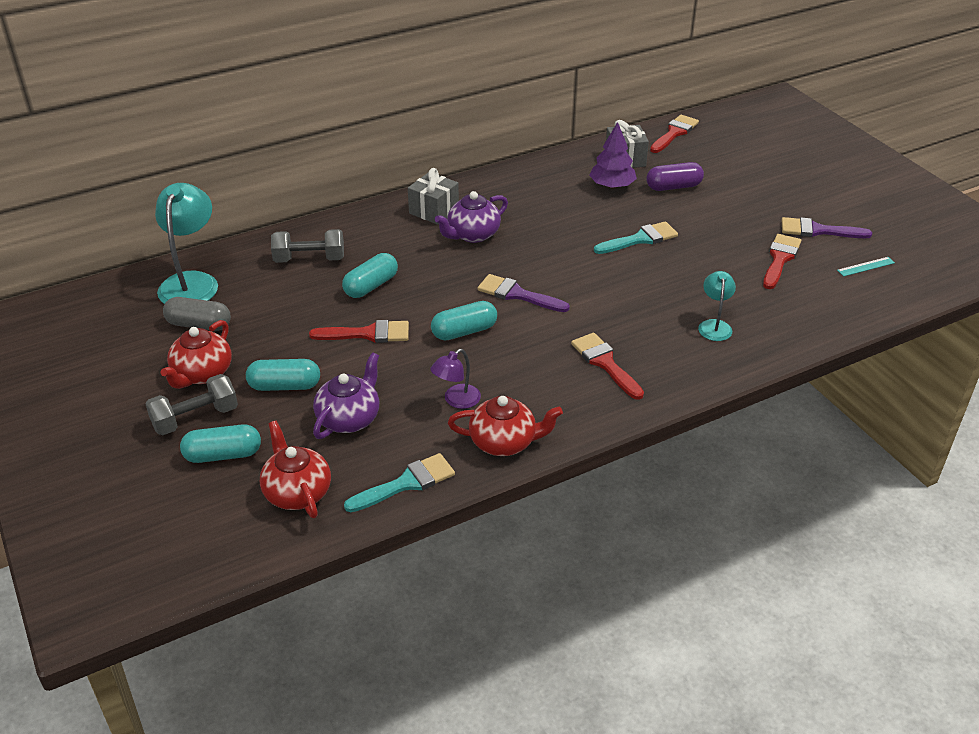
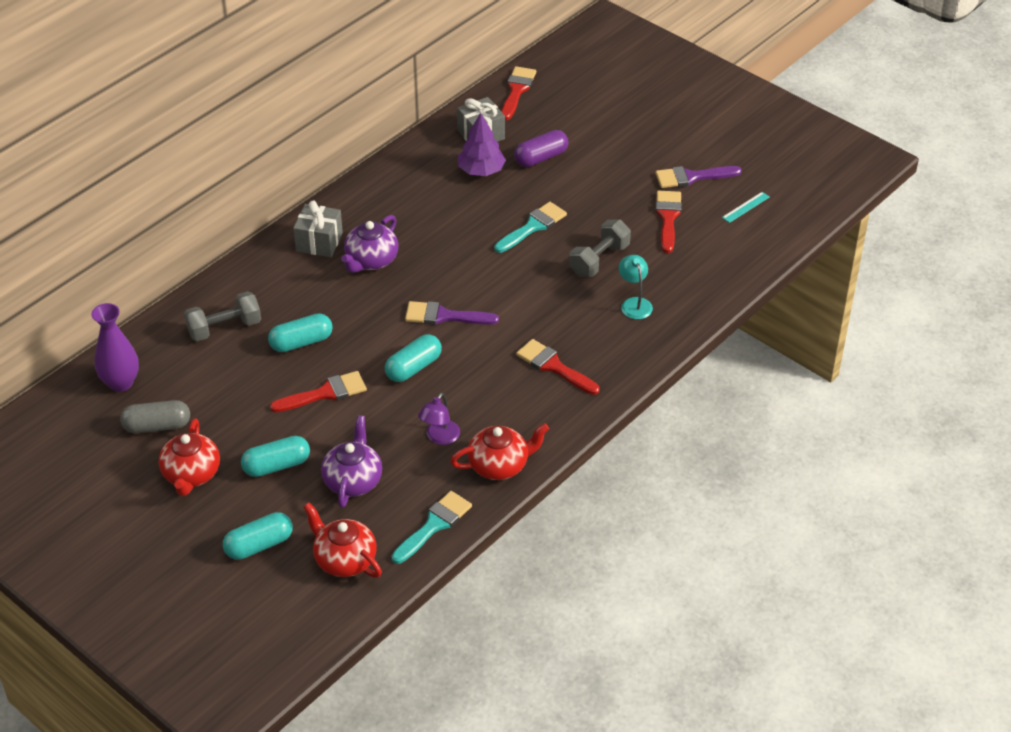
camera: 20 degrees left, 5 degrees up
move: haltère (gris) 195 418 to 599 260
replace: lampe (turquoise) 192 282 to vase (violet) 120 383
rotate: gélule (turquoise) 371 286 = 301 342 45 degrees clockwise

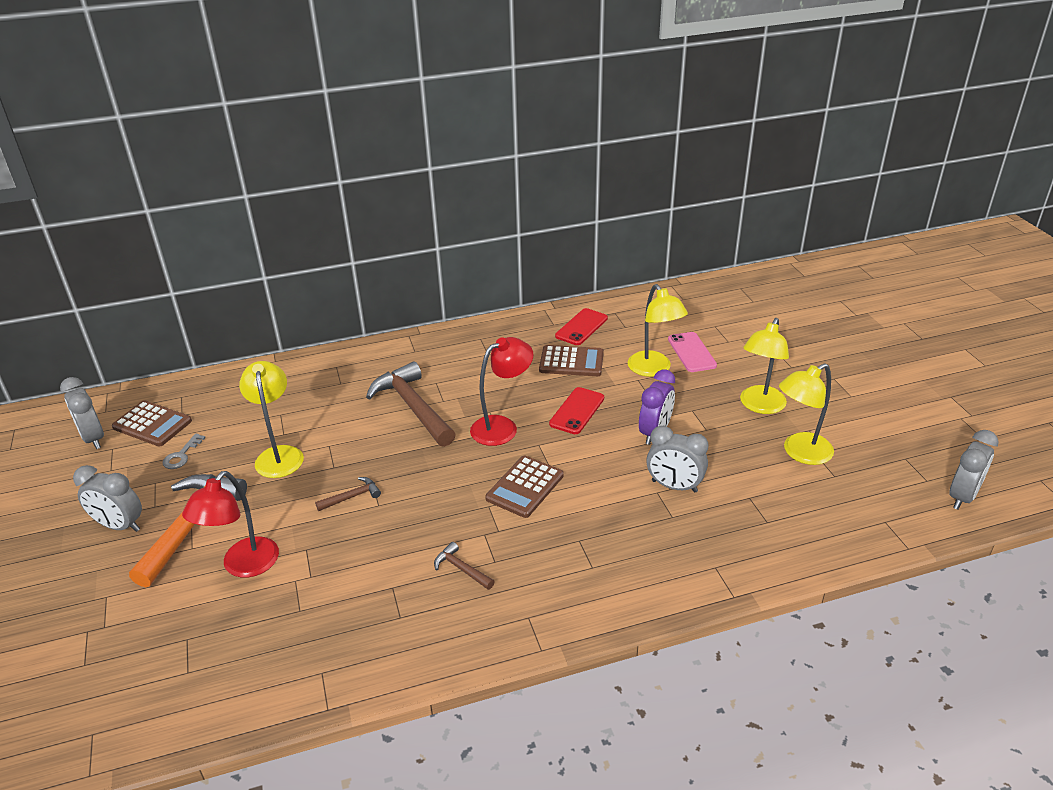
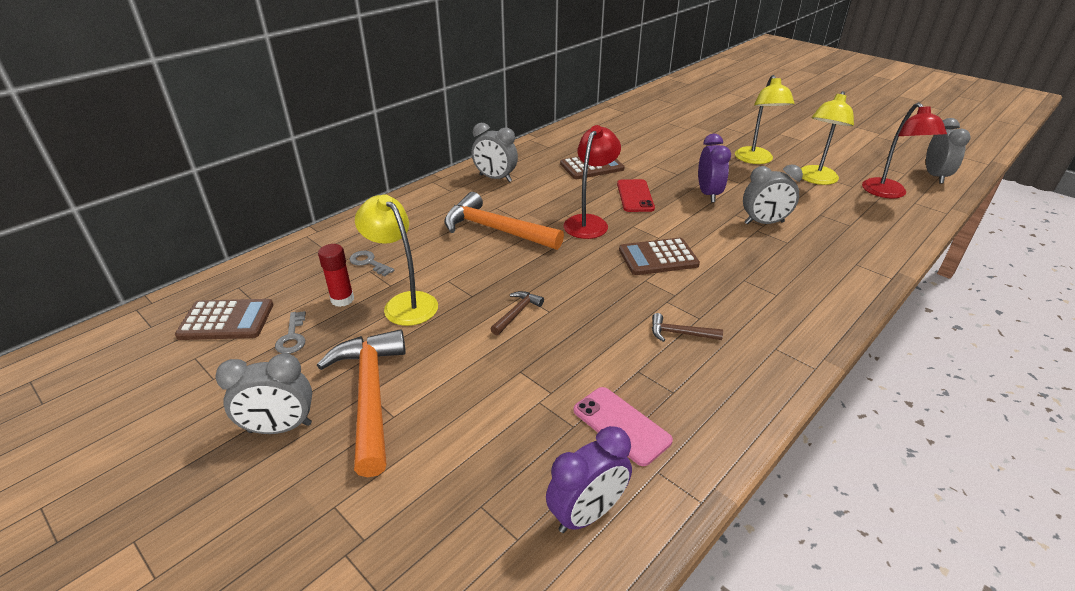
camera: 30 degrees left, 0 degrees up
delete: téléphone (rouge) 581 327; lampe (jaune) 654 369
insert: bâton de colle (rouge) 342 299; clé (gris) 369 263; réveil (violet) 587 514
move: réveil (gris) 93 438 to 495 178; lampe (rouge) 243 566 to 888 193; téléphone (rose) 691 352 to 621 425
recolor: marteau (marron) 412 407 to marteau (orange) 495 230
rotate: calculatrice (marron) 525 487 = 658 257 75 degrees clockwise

-------------------------

• **TASK PROMPT**: The answer must be the lines of the entries above, written out exactly from the first through the one with "replace: lampe (turquoise)", and no pictures.

• **RESULT**:
camera: 20 degrees left, 5 degrees up
move: haltère (gris) 195 418 to 599 260
replace: lampe (turquoise) 192 282 to vase (violet) 120 383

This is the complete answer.